DIRECTIONS
Copy each line containing "BUTTON" from the listing below.

SUPPLIED RECORDS
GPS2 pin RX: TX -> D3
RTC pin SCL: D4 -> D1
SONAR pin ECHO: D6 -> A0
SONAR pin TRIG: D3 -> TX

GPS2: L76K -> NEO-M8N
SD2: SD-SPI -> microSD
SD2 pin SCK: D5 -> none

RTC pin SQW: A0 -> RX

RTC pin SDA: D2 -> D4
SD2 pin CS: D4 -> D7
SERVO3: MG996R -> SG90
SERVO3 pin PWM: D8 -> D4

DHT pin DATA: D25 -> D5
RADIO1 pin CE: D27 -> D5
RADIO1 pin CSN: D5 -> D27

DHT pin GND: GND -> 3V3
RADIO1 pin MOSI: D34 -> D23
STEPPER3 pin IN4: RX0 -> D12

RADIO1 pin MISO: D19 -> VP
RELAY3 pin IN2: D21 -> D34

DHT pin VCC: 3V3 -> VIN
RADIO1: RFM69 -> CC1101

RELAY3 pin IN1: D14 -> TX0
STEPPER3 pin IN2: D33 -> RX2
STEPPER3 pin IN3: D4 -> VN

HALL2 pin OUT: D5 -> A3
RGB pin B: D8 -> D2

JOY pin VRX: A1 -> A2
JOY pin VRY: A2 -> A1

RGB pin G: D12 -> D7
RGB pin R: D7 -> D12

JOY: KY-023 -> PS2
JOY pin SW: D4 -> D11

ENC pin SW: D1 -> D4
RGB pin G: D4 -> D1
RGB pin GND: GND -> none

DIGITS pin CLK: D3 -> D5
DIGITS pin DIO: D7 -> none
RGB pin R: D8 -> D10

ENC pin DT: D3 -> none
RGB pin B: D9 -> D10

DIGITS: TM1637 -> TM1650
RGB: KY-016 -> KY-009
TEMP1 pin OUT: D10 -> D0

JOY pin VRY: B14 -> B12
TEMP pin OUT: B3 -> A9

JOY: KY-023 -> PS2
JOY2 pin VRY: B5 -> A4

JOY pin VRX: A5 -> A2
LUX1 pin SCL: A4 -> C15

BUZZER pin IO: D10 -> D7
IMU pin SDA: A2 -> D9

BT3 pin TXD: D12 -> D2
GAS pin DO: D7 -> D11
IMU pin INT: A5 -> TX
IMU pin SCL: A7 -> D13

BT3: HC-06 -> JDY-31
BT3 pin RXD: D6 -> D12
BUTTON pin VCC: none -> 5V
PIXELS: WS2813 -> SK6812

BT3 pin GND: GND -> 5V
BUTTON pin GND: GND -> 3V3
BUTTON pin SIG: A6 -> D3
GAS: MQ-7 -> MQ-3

ANSWER SECTION
BUTTON pin VCC: none -> 5V
BUTTON pin GND: GND -> 3V3
BUTTON pin SIG: A6 -> D3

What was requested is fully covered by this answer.